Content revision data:
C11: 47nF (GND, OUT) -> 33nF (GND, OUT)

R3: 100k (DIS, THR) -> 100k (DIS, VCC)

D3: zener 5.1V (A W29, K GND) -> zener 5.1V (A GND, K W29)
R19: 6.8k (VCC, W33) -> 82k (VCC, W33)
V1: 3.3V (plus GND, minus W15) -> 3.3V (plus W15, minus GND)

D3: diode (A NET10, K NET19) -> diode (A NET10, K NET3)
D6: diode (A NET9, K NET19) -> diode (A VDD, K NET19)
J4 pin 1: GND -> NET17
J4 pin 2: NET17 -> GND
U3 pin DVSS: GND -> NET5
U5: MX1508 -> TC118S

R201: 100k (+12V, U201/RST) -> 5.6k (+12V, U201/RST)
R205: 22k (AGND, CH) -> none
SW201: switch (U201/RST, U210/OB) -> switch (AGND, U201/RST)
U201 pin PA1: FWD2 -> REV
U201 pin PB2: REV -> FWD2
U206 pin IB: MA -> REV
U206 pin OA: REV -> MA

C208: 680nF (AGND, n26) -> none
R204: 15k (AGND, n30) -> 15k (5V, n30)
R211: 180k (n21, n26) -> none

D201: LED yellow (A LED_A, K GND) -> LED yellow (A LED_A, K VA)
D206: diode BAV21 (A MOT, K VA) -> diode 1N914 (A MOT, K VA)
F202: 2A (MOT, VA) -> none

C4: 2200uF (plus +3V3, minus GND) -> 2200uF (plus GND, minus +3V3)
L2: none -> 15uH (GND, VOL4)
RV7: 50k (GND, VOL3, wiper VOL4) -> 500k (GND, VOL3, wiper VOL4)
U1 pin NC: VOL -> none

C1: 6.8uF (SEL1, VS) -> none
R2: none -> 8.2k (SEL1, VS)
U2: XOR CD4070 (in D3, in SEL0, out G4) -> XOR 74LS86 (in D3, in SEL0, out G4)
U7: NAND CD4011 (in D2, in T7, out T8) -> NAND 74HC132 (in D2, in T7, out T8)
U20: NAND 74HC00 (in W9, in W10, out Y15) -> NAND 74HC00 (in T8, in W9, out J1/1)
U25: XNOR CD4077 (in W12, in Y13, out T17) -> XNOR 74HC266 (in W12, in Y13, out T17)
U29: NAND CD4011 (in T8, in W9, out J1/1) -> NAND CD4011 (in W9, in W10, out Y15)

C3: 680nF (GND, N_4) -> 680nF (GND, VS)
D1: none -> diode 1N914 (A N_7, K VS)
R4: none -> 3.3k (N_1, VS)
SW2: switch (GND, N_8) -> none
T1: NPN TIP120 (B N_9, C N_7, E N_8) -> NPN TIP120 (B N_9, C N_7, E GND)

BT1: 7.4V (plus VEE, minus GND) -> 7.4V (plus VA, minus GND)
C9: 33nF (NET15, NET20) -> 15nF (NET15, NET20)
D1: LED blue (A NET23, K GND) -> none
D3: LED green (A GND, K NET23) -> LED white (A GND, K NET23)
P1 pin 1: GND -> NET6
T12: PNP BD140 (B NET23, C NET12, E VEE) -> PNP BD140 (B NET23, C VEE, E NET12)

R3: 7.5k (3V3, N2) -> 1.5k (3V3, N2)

**Work task**
Exactly as written, give the records again.

**Finished task**
C11: 47nF (GND, OUT) -> 33nF (GND, OUT)

R3: 100k (DIS, THR) -> 100k (DIS, VCC)

D3: zener 5.1V (A W29, K GND) -> zener 5.1V (A GND, K W29)
R19: 6.8k (VCC, W33) -> 82k (VCC, W33)
V1: 3.3V (plus GND, minus W15) -> 3.3V (plus W15, minus GND)

D3: diode (A NET10, K NET19) -> diode (A NET10, K NET3)
D6: diode (A NET9, K NET19) -> diode (A VDD, K NET19)
J4 pin 1: GND -> NET17
J4 pin 2: NET17 -> GND
U3 pin DVSS: GND -> NET5
U5: MX1508 -> TC118S

R201: 100k (+12V, U201/RST) -> 5.6k (+12V, U201/RST)
R205: 22k (AGND, CH) -> none
SW201: switch (U201/RST, U210/OB) -> switch (AGND, U201/RST)
U201 pin PA1: FWD2 -> REV
U201 pin PB2: REV -> FWD2
U206 pin IB: MA -> REV
U206 pin OA: REV -> MA

C208: 680nF (AGND, n26) -> none
R204: 15k (AGND, n30) -> 15k (5V, n30)
R211: 180k (n21, n26) -> none

D201: LED yellow (A LED_A, K GND) -> LED yellow (A LED_A, K VA)
D206: diode BAV21 (A MOT, K VA) -> diode 1N914 (A MOT, K VA)
F202: 2A (MOT, VA) -> none

C4: 2200uF (plus +3V3, minus GND) -> 2200uF (plus GND, minus +3V3)
L2: none -> 15uH (GND, VOL4)
RV7: 50k (GND, VOL3, wiper VOL4) -> 500k (GND, VOL3, wiper VOL4)
U1 pin NC: VOL -> none

C1: 6.8uF (SEL1, VS) -> none
R2: none -> 8.2k (SEL1, VS)
U2: XOR CD4070 (in D3, in SEL0, out G4) -> XOR 74LS86 (in D3, in SEL0, out G4)
U7: NAND CD4011 (in D2, in T7, out T8) -> NAND 74HC132 (in D2, in T7, out T8)
U20: NAND 74HC00 (in W9, in W10, out Y15) -> NAND 74HC00 (in T8, in W9, out J1/1)
U25: XNOR CD4077 (in W12, in Y13, out T17) -> XNOR 74HC266 (in W12, in Y13, out T17)
U29: NAND CD4011 (in T8, in W9, out J1/1) -> NAND CD4011 (in W9, in W10, out Y15)

C3: 680nF (GND, N_4) -> 680nF (GND, VS)
D1: none -> diode 1N914 (A N_7, K VS)
R4: none -> 3.3k (N_1, VS)
SW2: switch (GND, N_8) -> none
T1: NPN TIP120 (B N_9, C N_7, E N_8) -> NPN TIP120 (B N_9, C N_7, E GND)

BT1: 7.4V (plus VEE, minus GND) -> 7.4V (plus VA, minus GND)
C9: 33nF (NET15, NET20) -> 15nF (NET15, NET20)
D1: LED blue (A NET23, K GND) -> none
D3: LED green (A GND, K NET23) -> LED white (A GND, K NET23)
P1 pin 1: GND -> NET6
T12: PNP BD140 (B NET23, C NET12, E VEE) -> PNP BD140 (B NET23, C VEE, E NET12)

R3: 7.5k (3V3, N2) -> 1.5k (3V3, N2)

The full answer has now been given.